▶ _Aim of the task_
Give every entry again, unchanged, and leave its images out.

Content revision data:

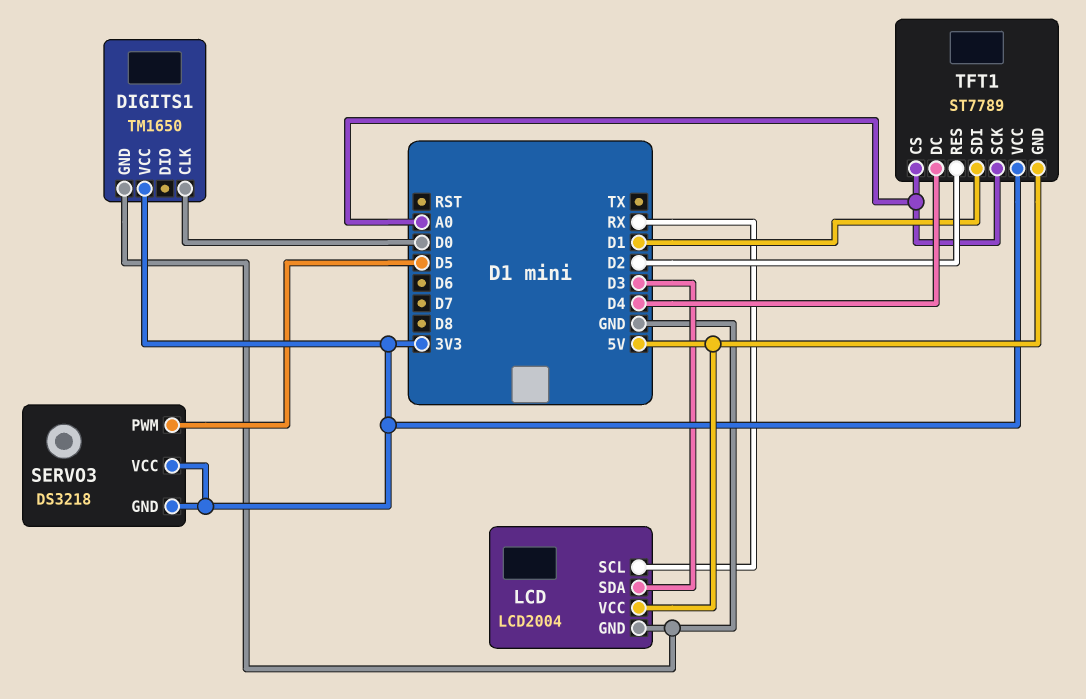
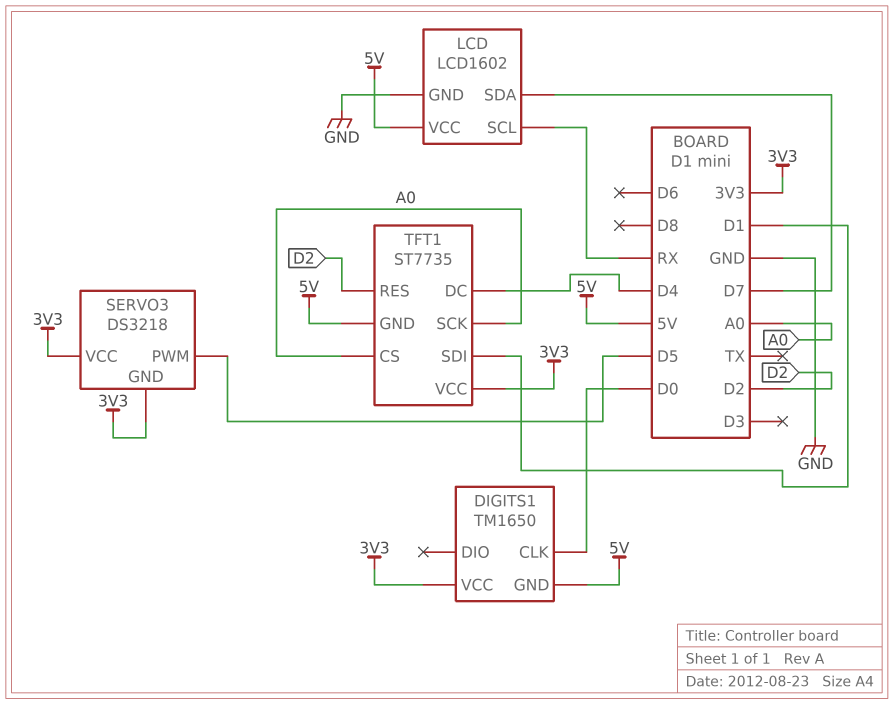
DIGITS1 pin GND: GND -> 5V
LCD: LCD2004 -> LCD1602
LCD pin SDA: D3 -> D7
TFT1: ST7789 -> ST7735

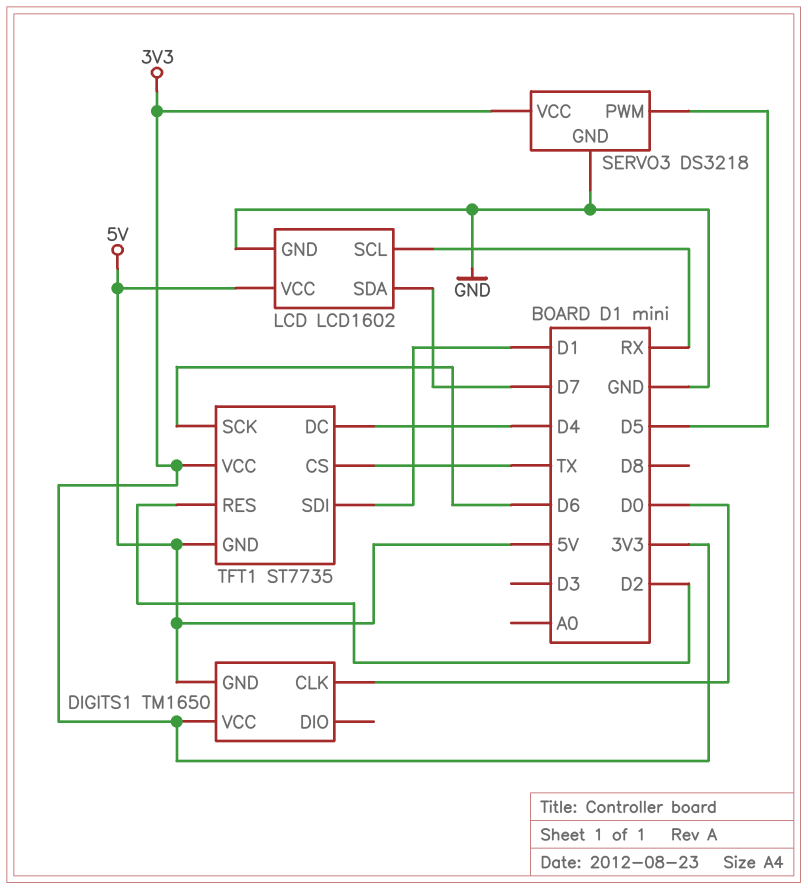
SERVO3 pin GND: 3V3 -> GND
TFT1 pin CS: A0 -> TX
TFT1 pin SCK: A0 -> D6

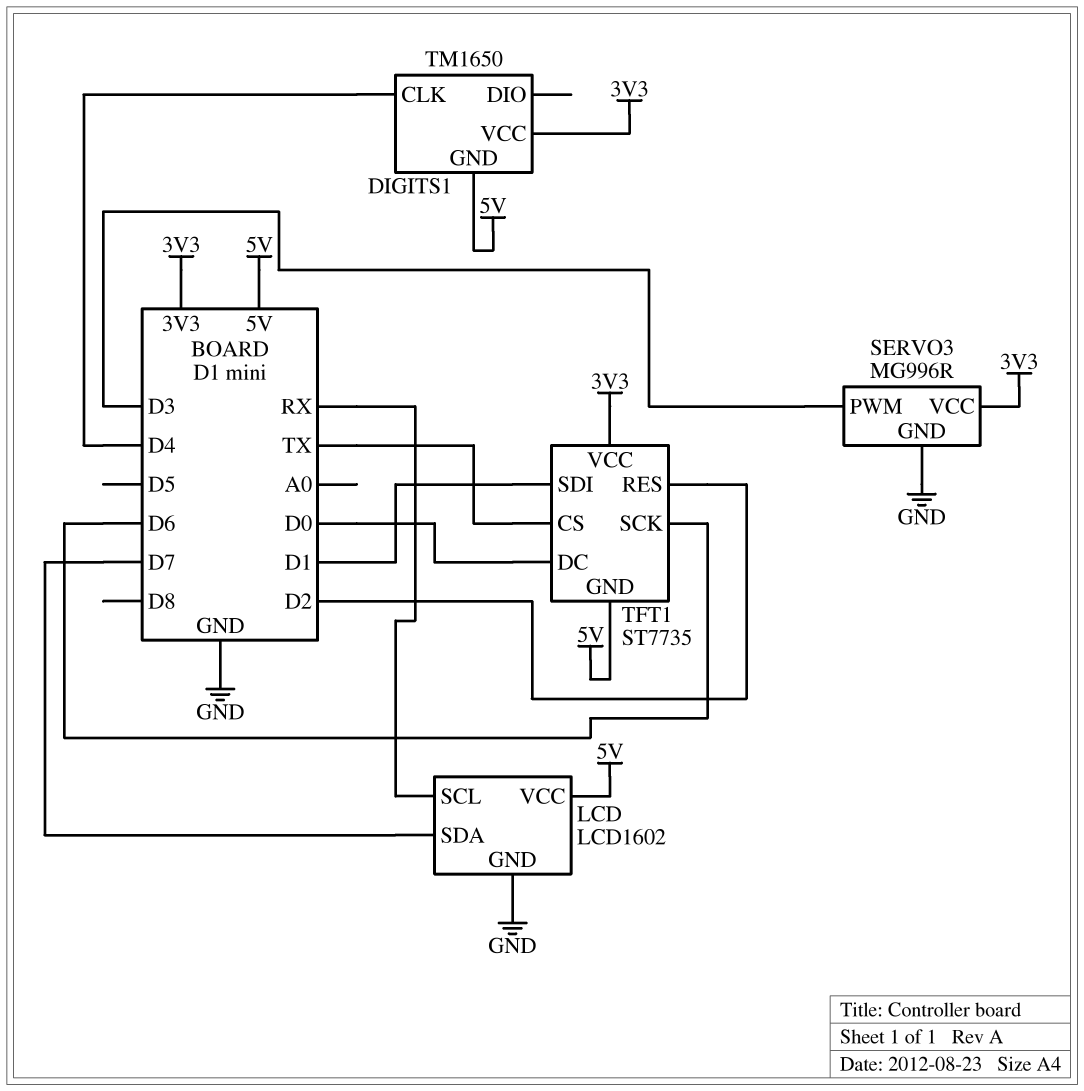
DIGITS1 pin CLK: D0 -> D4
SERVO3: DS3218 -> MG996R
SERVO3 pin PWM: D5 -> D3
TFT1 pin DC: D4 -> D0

▶ _Response to the task_
DIGITS1 pin GND: GND -> 5V
LCD: LCD2004 -> LCD1602
LCD pin SDA: D3 -> D7
TFT1: ST7789 -> ST7735

SERVO3 pin GND: 3V3 -> GND
TFT1 pin CS: A0 -> TX
TFT1 pin SCK: A0 -> D6

DIGITS1 pin CLK: D0 -> D4
SERVO3: DS3218 -> MG996R
SERVO3 pin PWM: D5 -> D3
TFT1 pin DC: D4 -> D0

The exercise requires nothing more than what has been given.